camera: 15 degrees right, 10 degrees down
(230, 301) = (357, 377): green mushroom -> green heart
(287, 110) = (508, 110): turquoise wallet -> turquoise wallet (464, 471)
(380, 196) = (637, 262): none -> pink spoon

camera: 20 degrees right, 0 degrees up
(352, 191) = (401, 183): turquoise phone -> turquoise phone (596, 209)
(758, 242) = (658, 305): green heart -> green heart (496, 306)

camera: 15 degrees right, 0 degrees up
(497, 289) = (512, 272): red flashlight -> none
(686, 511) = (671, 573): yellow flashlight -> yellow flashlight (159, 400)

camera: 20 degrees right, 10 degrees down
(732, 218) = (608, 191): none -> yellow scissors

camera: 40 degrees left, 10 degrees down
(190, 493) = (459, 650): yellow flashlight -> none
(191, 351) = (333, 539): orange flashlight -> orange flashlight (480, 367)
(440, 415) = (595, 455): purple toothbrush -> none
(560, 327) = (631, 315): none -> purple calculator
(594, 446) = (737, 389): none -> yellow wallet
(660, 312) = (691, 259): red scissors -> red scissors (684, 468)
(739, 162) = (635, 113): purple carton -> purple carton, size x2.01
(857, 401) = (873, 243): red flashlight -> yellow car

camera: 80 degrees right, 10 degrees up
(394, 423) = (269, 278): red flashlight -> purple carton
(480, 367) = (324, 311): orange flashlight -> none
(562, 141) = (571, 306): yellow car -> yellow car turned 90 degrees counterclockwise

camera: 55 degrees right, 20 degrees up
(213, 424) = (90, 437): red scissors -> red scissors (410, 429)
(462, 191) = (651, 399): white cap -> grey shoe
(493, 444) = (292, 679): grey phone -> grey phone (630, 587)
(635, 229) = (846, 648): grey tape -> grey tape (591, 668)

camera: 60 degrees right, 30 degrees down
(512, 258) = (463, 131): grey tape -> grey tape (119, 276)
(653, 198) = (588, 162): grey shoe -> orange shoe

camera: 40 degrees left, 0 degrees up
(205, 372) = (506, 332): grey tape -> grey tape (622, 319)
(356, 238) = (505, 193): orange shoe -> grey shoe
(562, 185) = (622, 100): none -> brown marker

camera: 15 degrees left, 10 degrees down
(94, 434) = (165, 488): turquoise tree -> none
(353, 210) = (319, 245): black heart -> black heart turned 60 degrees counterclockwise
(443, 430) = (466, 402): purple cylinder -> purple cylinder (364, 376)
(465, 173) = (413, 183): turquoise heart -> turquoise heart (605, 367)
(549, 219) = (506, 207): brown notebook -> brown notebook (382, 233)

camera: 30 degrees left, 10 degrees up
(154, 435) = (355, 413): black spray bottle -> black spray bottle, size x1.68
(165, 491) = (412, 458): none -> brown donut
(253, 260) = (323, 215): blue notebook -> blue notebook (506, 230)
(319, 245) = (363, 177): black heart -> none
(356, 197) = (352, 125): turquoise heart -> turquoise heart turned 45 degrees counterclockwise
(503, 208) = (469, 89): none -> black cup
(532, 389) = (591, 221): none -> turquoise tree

+ + + + +

- [Work instruction]: Please print exactly the lines from the one containing "(443, 430) = (466, 402): purple" through the last line of the records, both included, and nothing else.

- [Problem solution]:
(443, 430) = (466, 402): purple cylinder -> purple cylinder (364, 376)
(465, 173) = (413, 183): turquoise heart -> turquoise heart (605, 367)
(549, 219) = (506, 207): brown notebook -> brown notebook (382, 233)

camera: 30 degrees left, 10 degrees up
(154, 435) = (355, 413): black spray bottle -> black spray bottle, size x1.68
(165, 491) = (412, 458): none -> brown donut
(253, 260) = (323, 215): blue notebook -> blue notebook (506, 230)
(319, 245) = (363, 177): black heart -> none
(356, 197) = (352, 125): turquoise heart -> turquoise heart turned 45 degrees counterclockwise
(503, 208) = (469, 89): none -> black cup
(532, 389) = (591, 221): none -> turquoise tree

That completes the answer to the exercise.